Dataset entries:
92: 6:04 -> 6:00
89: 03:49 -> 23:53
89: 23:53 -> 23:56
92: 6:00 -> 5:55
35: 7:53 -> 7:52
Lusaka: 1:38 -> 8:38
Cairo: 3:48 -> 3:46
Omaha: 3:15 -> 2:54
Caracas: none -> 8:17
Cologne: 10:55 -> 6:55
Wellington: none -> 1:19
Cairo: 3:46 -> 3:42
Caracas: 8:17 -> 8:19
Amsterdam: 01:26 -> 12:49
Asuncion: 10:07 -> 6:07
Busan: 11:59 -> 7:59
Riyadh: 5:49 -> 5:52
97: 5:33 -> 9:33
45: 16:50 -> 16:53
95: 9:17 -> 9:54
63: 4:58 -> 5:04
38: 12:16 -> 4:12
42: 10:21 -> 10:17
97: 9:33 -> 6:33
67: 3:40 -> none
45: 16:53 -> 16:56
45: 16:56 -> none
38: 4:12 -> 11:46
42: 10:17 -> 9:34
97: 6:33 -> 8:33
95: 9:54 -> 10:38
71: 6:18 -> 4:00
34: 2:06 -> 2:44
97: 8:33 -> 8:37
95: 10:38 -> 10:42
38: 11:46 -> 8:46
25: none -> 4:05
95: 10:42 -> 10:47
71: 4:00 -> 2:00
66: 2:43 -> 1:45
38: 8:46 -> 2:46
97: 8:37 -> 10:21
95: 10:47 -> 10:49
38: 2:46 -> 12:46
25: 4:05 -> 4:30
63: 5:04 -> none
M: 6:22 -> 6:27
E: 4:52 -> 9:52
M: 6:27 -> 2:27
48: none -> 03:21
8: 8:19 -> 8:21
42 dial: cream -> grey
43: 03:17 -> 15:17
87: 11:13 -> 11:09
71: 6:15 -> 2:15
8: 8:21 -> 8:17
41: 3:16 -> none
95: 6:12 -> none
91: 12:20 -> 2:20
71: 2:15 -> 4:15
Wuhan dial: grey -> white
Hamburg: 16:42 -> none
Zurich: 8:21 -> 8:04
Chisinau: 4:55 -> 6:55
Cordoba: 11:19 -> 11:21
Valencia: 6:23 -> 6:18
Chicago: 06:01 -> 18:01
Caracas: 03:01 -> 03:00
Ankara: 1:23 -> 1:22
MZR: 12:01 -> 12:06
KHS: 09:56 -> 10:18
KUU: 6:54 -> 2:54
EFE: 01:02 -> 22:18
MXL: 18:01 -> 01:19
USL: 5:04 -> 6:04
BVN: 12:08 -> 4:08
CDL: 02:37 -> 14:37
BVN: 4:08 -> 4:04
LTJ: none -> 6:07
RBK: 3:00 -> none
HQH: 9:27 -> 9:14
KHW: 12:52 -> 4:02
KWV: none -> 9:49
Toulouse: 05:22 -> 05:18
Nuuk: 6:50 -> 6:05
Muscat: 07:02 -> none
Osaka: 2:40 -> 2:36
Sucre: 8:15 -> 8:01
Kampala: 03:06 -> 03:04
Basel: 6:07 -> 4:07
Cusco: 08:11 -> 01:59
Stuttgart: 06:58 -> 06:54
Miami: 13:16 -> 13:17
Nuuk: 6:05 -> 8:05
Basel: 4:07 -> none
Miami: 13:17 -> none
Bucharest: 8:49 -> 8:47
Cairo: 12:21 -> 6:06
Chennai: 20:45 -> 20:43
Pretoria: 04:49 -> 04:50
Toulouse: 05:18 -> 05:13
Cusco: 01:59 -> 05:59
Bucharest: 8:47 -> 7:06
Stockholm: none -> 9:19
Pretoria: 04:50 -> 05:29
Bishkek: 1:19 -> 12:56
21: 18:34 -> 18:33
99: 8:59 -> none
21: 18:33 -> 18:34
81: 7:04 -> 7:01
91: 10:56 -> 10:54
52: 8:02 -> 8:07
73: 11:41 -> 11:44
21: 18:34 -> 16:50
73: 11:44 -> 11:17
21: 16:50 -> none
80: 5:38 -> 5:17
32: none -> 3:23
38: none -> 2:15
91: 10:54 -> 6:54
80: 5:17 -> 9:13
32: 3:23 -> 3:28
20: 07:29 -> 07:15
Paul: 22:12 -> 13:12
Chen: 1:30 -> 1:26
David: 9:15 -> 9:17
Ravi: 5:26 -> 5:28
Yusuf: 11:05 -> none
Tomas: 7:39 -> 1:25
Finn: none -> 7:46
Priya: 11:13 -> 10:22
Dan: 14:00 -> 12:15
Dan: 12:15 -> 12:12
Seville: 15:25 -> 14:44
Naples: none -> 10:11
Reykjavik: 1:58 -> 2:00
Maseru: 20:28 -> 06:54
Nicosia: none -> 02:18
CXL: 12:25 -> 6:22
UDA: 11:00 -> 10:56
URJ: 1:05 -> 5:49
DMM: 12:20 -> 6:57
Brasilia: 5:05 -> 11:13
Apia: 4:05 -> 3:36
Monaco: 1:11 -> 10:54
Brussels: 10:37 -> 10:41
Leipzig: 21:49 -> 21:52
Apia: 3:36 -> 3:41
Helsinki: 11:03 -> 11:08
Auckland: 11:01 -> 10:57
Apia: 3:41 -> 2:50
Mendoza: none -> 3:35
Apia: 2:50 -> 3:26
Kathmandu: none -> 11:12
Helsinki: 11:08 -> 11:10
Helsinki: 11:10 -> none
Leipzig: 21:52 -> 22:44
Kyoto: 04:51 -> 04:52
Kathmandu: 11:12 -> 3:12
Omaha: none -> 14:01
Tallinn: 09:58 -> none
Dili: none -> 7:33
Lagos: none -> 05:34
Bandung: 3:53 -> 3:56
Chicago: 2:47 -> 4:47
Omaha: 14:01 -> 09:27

* **JOB**:
Please write out the material above again, switching each "Apia" to "Suva" and keeping everything else the same.

* **SOLUTION BELOW**:
92: 6:04 -> 6:00
89: 03:49 -> 23:53
89: 23:53 -> 23:56
92: 6:00 -> 5:55
35: 7:53 -> 7:52
Lusaka: 1:38 -> 8:38
Cairo: 3:48 -> 3:46
Omaha: 3:15 -> 2:54
Caracas: none -> 8:17
Cologne: 10:55 -> 6:55
Wellington: none -> 1:19
Cairo: 3:46 -> 3:42
Caracas: 8:17 -> 8:19
Amsterdam: 01:26 -> 12:49
Asuncion: 10:07 -> 6:07
Busan: 11:59 -> 7:59
Riyadh: 5:49 -> 5:52
97: 5:33 -> 9:33
45: 16:50 -> 16:53
95: 9:17 -> 9:54
63: 4:58 -> 5:04
38: 12:16 -> 4:12
42: 10:21 -> 10:17
97: 9:33 -> 6:33
67: 3:40 -> none
45: 16:53 -> 16:56
45: 16:56 -> none
38: 4:12 -> 11:46
42: 10:17 -> 9:34
97: 6:33 -> 8:33
95: 9:54 -> 10:38
71: 6:18 -> 4:00
34: 2:06 -> 2:44
97: 8:33 -> 8:37
95: 10:38 -> 10:42
38: 11:46 -> 8:46
25: none -> 4:05
95: 10:42 -> 10:47
71: 4:00 -> 2:00
66: 2:43 -> 1:45
38: 8:46 -> 2:46
97: 8:37 -> 10:21
95: 10:47 -> 10:49
38: 2:46 -> 12:46
25: 4:05 -> 4:30
63: 5:04 -> none
M: 6:22 -> 6:27
E: 4:52 -> 9:52
M: 6:27 -> 2:27
48: none -> 03:21
8: 8:19 -> 8:21
42 dial: cream -> grey
43: 03:17 -> 15:17
87: 11:13 -> 11:09
71: 6:15 -> 2:15
8: 8:21 -> 8:17
41: 3:16 -> none
95: 6:12 -> none
91: 12:20 -> 2:20
71: 2:15 -> 4:15
Wuhan dial: grey -> white
Hamburg: 16:42 -> none
Zurich: 8:21 -> 8:04
Chisinau: 4:55 -> 6:55
Cordoba: 11:19 -> 11:21
Valencia: 6:23 -> 6:18
Chicago: 06:01 -> 18:01
Caracas: 03:01 -> 03:00
Ankara: 1:23 -> 1:22
MZR: 12:01 -> 12:06
KHS: 09:56 -> 10:18
KUU: 6:54 -> 2:54
EFE: 01:02 -> 22:18
MXL: 18:01 -> 01:19
USL: 5:04 -> 6:04
BVN: 12:08 -> 4:08
CDL: 02:37 -> 14:37
BVN: 4:08 -> 4:04
LTJ: none -> 6:07
RBK: 3:00 -> none
HQH: 9:27 -> 9:14
KHW: 12:52 -> 4:02
KWV: none -> 9:49
Toulouse: 05:22 -> 05:18
Nuuk: 6:50 -> 6:05
Muscat: 07:02 -> none
Osaka: 2:40 -> 2:36
Sucre: 8:15 -> 8:01
Kampala: 03:06 -> 03:04
Basel: 6:07 -> 4:07
Cusco: 08:11 -> 01:59
Stuttgart: 06:58 -> 06:54
Miami: 13:16 -> 13:17
Nuuk: 6:05 -> 8:05
Basel: 4:07 -> none
Miami: 13:17 -> none
Bucharest: 8:49 -> 8:47
Cairo: 12:21 -> 6:06
Chennai: 20:45 -> 20:43
Pretoria: 04:49 -> 04:50
Toulouse: 05:18 -> 05:13
Cusco: 01:59 -> 05:59
Bucharest: 8:47 -> 7:06
Stockholm: none -> 9:19
Pretoria: 04:50 -> 05:29
Bishkek: 1:19 -> 12:56
21: 18:34 -> 18:33
99: 8:59 -> none
21: 18:33 -> 18:34
81: 7:04 -> 7:01
91: 10:56 -> 10:54
52: 8:02 -> 8:07
73: 11:41 -> 11:44
21: 18:34 -> 16:50
73: 11:44 -> 11:17
21: 16:50 -> none
80: 5:38 -> 5:17
32: none -> 3:23
38: none -> 2:15
91: 10:54 -> 6:54
80: 5:17 -> 9:13
32: 3:23 -> 3:28
20: 07:29 -> 07:15
Paul: 22:12 -> 13:12
Chen: 1:30 -> 1:26
David: 9:15 -> 9:17
Ravi: 5:26 -> 5:28
Yusuf: 11:05 -> none
Tomas: 7:39 -> 1:25
Finn: none -> 7:46
Priya: 11:13 -> 10:22
Dan: 14:00 -> 12:15
Dan: 12:15 -> 12:12
Seville: 15:25 -> 14:44
Naples: none -> 10:11
Reykjavik: 1:58 -> 2:00
Maseru: 20:28 -> 06:54
Nicosia: none -> 02:18
CXL: 12:25 -> 6:22
UDA: 11:00 -> 10:56
URJ: 1:05 -> 5:49
DMM: 12:20 -> 6:57
Brasilia: 5:05 -> 11:13
Suva: 4:05 -> 3:36
Monaco: 1:11 -> 10:54
Brussels: 10:37 -> 10:41
Leipzig: 21:49 -> 21:52
Suva: 3:36 -> 3:41
Helsinki: 11:03 -> 11:08
Auckland: 11:01 -> 10:57
Suva: 3:41 -> 2:50
Mendoza: none -> 3:35
Suva: 2:50 -> 3:26
Kathmandu: none -> 11:12
Helsinki: 11:08 -> 11:10
Helsinki: 11:10 -> none
Leipzig: 21:52 -> 22:44
Kyoto: 04:51 -> 04:52
Kathmandu: 11:12 -> 3:12
Omaha: none -> 14:01
Tallinn: 09:58 -> none
Dili: none -> 7:33
Lagos: none -> 05:34
Bandung: 3:53 -> 3:56
Chicago: 2:47 -> 4:47
Omaha: 14:01 -> 09:27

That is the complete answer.